WHAT THE TASK REQUIRES:
From the line that contains "purple ellipse: (274, 176)" to the final line below, both included, print each line exactly and skip the pictures.

Colored shape tracking data:
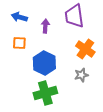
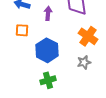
green cross: (45, 93) -> (48, 80), size x0.7

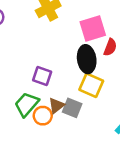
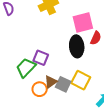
yellow square: (91, 85) -> (81, 80), moved
green trapezoid: (27, 104) -> (26, 68), moved

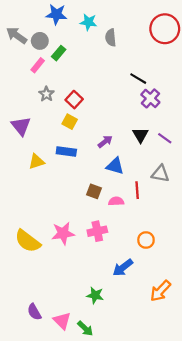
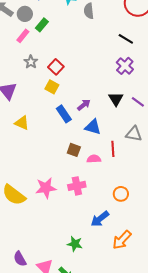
black line: (138, 79) -> (126, 39), moved
blue rectangle: (66, 152) -> (64, 114), moved, turned 48
yellow triangle: (36, 161) -> (22, 123), turned 42
orange arrow: (160, 291) -> (122, 240), moved

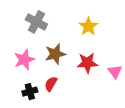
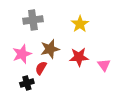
gray cross: (36, 22) -> (33, 20), turned -36
red semicircle: (51, 84) -> (41, 68), moved

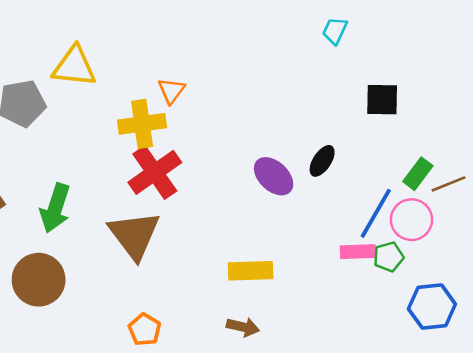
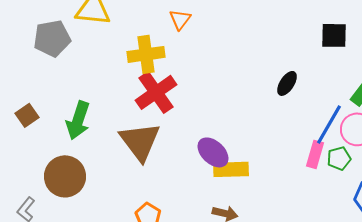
orange triangle: (171, 91) -> (180, 19), moved
purple ellipse: (274, 176) -> (213, 152), moved
pink rectangle: (358, 252) -> (315, 154), turned -72

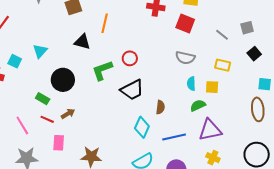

EXERCISE RESPONSE:
purple ellipse: (274, 176) -> (213, 152), moved
pink rectangle: (358, 252) -> (315, 154), turned -72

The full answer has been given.